### Records contained in a dataset
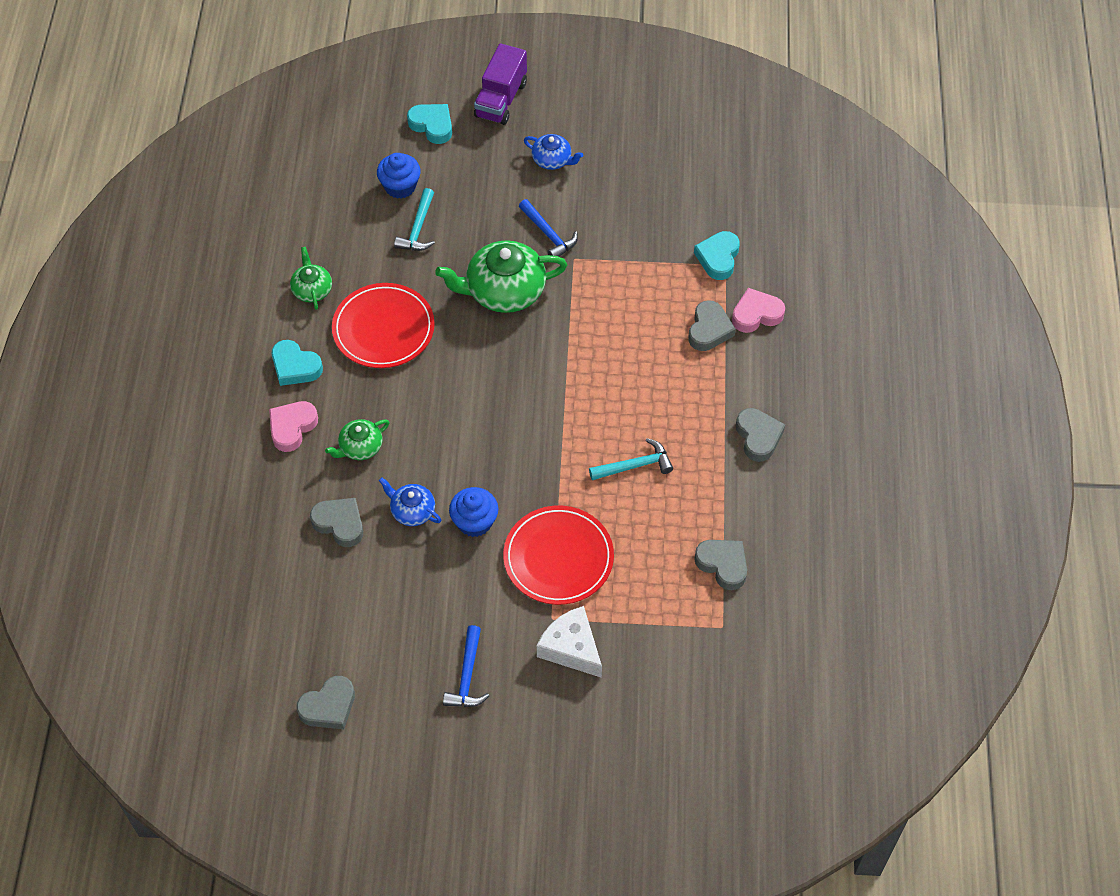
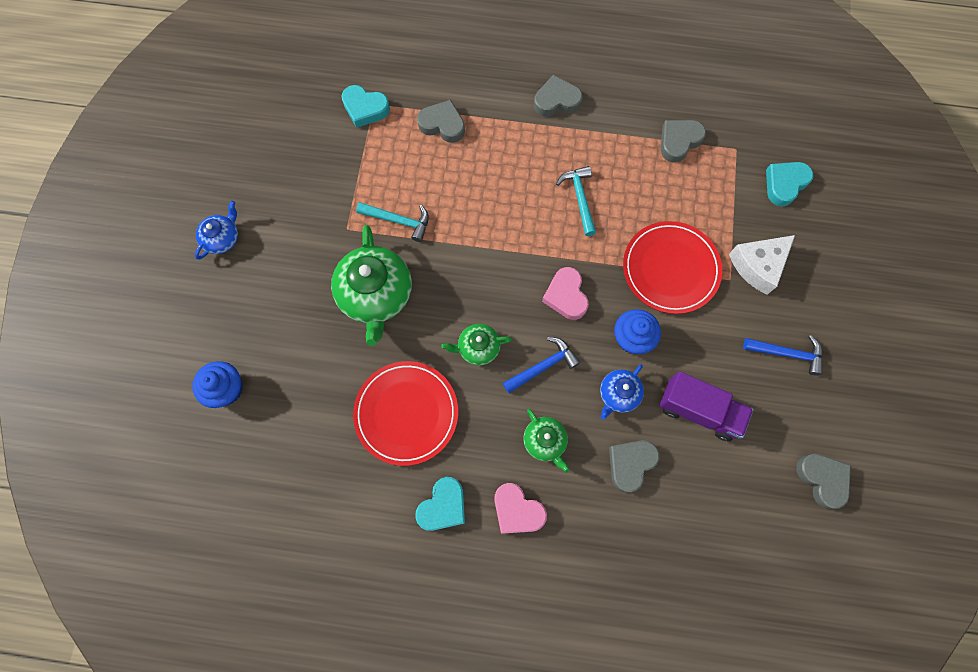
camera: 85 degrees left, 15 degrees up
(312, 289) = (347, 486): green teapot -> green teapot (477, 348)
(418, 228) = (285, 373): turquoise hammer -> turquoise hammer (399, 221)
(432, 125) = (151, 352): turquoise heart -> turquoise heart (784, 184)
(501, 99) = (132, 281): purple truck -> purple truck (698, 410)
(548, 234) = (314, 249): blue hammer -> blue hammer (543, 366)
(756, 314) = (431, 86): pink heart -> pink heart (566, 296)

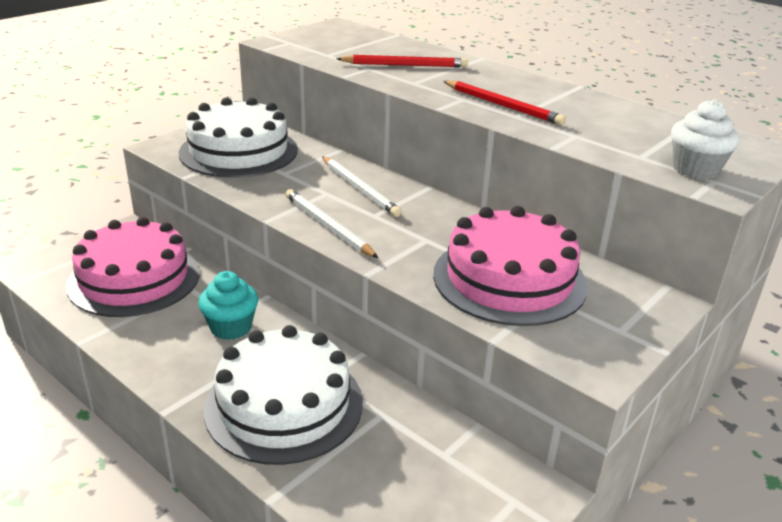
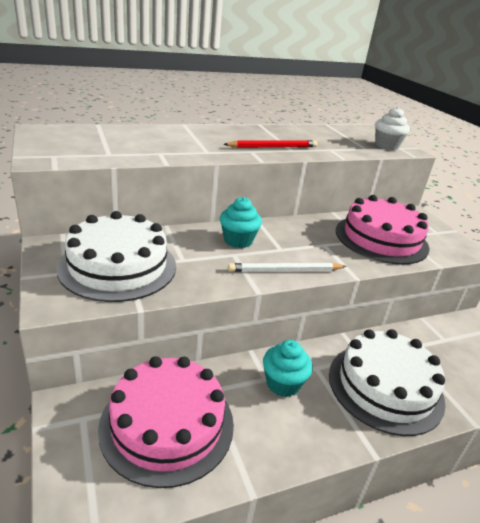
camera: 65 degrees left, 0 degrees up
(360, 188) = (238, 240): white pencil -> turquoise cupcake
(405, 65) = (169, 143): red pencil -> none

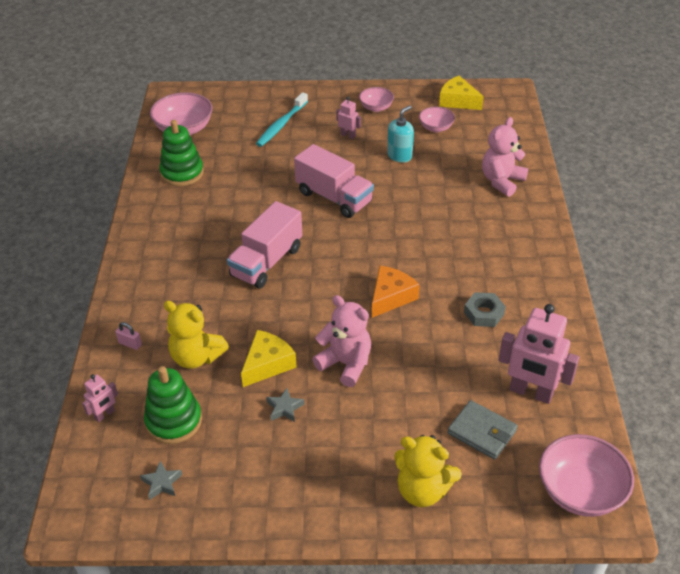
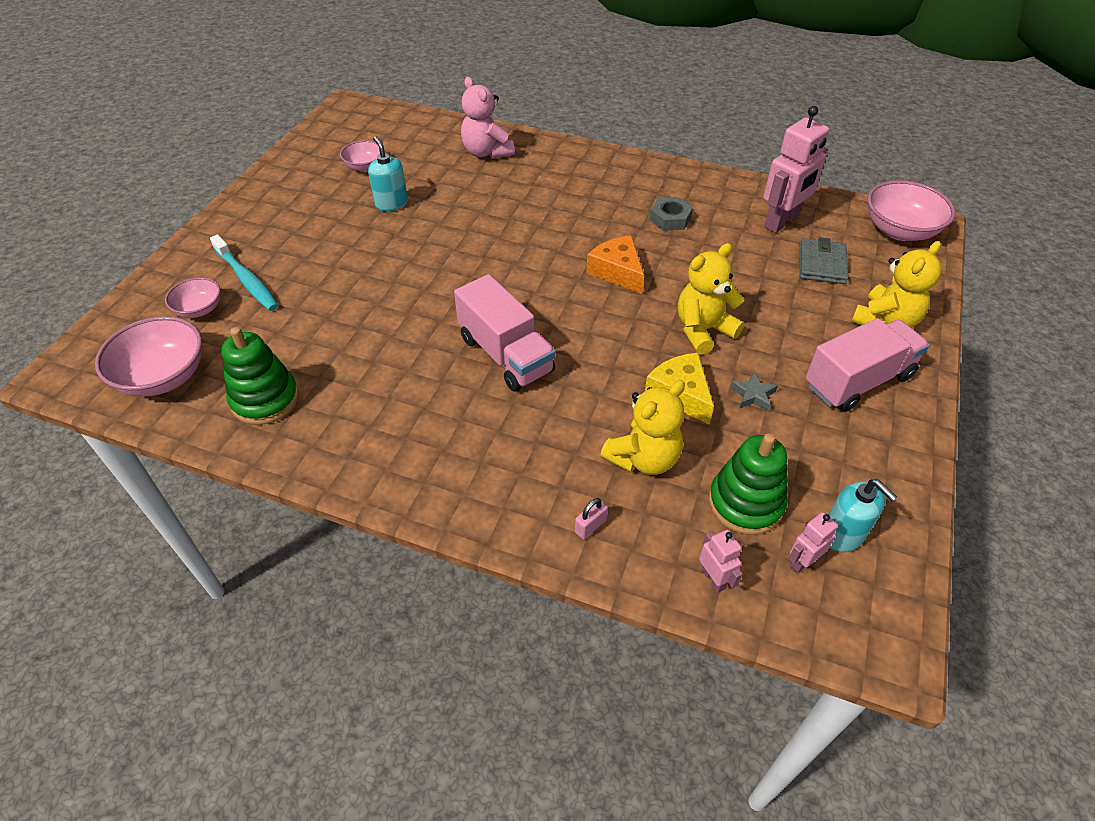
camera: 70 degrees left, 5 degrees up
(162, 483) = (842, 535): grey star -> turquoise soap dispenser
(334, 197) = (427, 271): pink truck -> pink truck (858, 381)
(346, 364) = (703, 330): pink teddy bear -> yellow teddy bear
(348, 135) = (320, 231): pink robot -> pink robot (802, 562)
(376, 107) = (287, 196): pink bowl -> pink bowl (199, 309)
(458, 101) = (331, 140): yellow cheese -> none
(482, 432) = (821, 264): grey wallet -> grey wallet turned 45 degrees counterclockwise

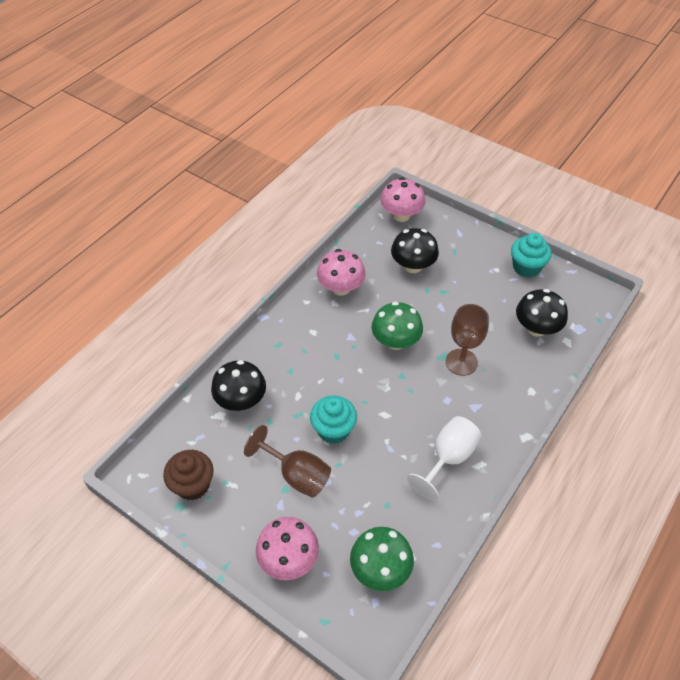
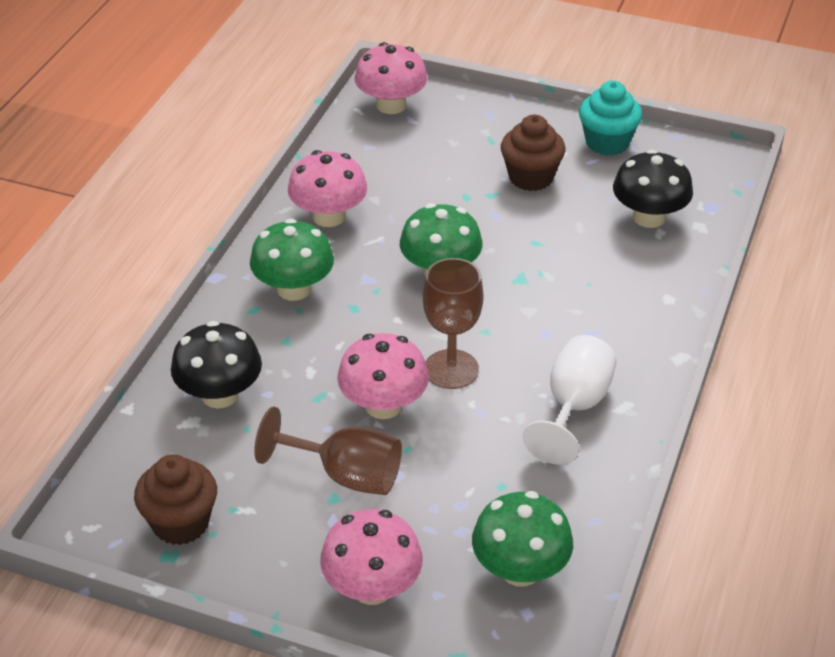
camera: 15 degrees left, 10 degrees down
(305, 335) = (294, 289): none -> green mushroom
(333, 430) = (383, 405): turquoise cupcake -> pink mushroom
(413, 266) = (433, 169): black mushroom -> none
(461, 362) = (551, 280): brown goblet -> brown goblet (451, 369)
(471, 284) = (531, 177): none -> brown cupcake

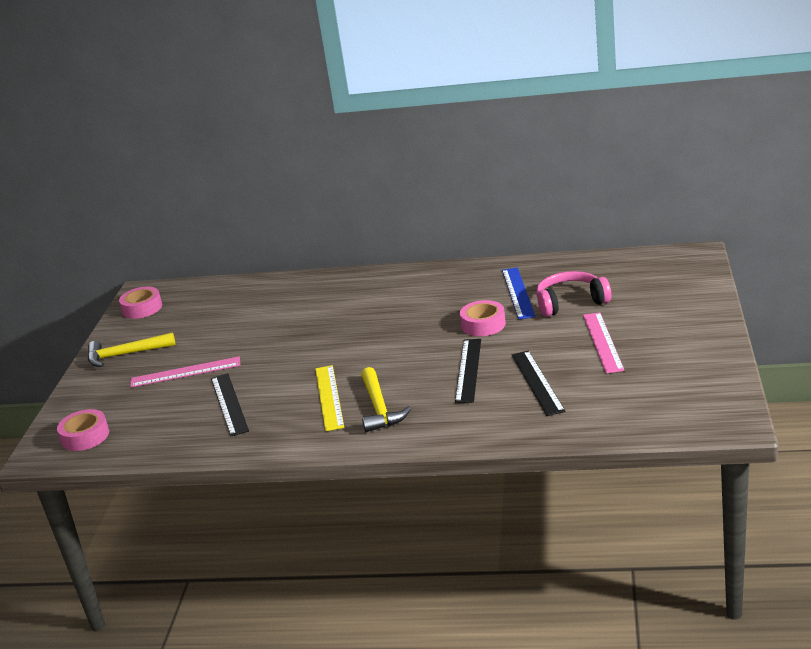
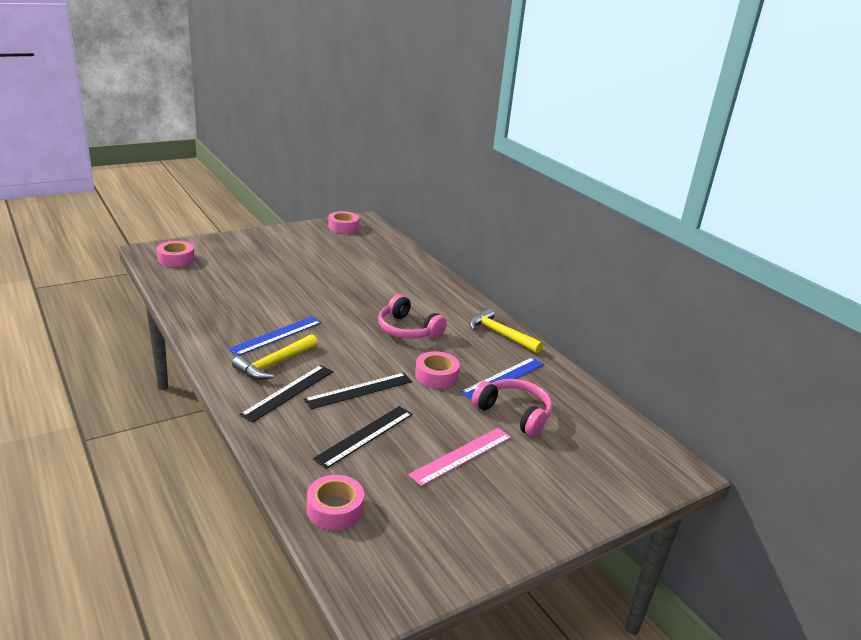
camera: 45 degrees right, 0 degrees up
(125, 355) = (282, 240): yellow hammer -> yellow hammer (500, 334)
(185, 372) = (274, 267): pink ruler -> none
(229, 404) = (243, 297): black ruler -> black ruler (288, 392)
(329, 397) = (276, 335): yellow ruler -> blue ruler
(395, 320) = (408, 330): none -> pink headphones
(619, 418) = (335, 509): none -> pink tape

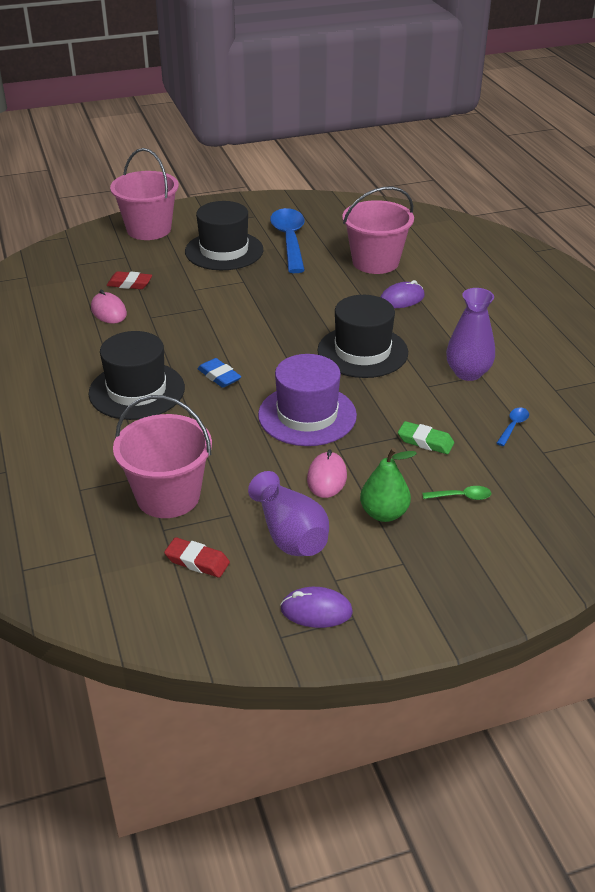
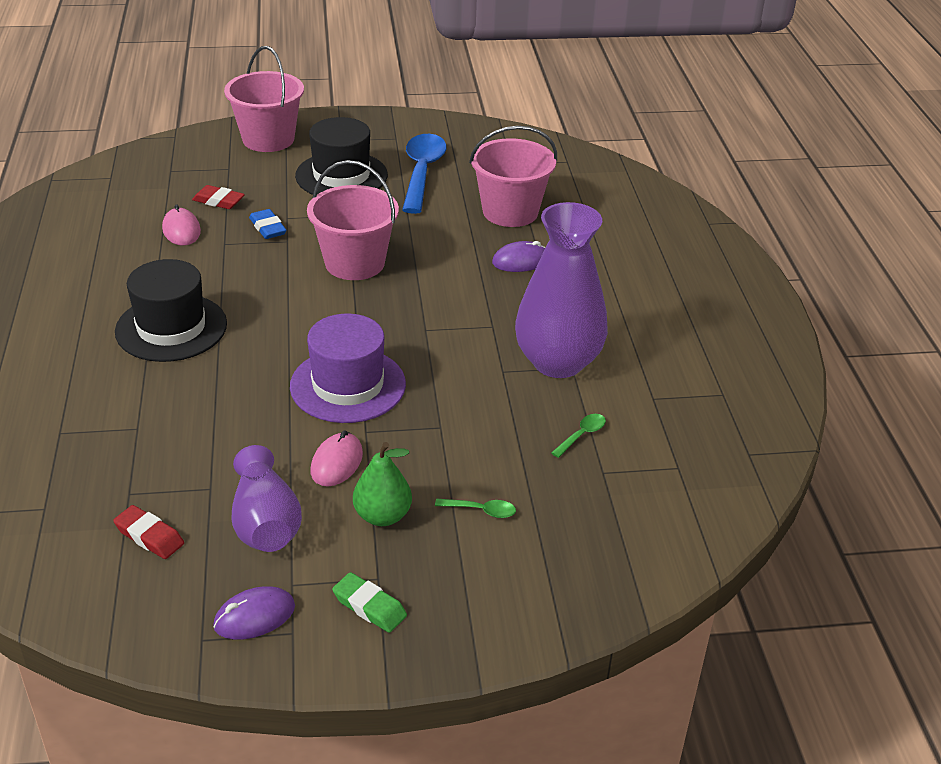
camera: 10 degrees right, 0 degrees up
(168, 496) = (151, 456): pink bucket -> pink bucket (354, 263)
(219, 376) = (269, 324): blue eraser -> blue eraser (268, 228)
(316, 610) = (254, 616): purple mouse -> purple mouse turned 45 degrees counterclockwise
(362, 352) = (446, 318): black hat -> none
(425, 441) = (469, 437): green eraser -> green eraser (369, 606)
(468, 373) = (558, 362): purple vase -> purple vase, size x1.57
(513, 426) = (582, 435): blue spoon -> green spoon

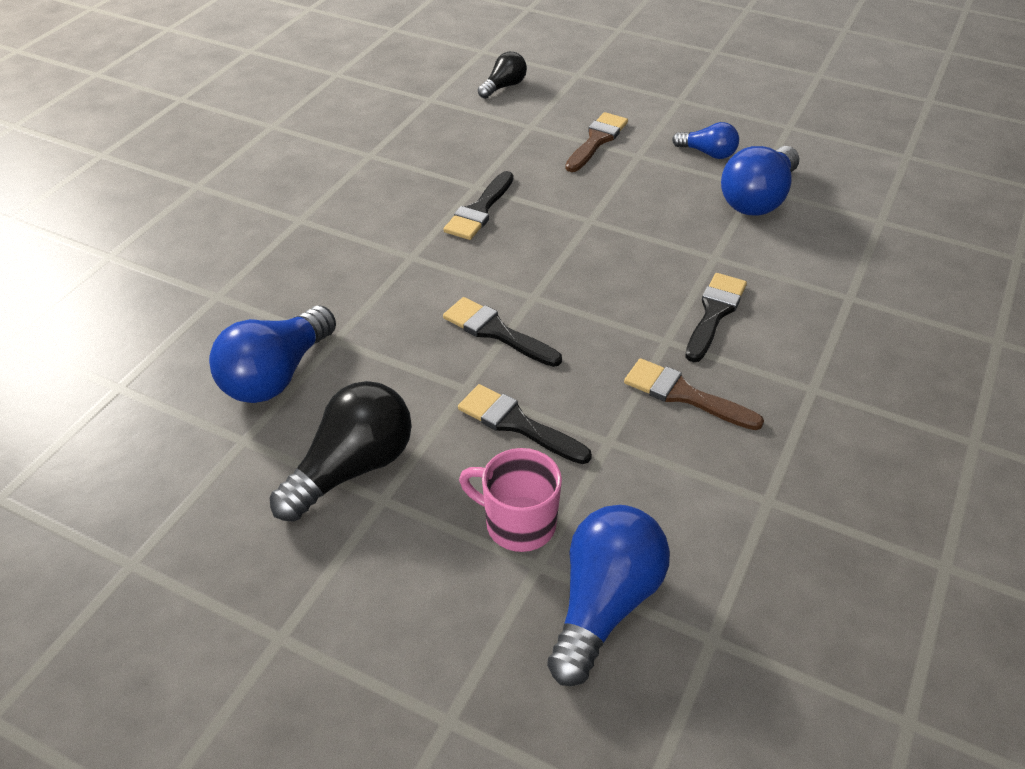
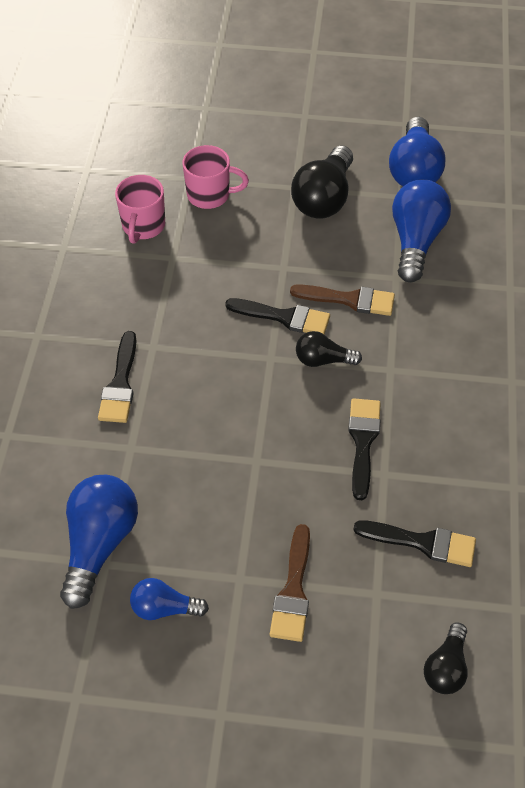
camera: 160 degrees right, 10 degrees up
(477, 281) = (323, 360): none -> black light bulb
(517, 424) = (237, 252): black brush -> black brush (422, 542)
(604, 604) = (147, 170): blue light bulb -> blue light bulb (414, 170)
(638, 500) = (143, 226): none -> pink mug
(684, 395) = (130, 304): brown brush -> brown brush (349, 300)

### EXERCISE DETAILS
Look through the records and copy every line that has the word "truck".

### REPLY
(501, 99) = (132, 281): purple truck -> purple truck (698, 410)
(334, 197) = (427, 271): pink truck -> pink truck (858, 381)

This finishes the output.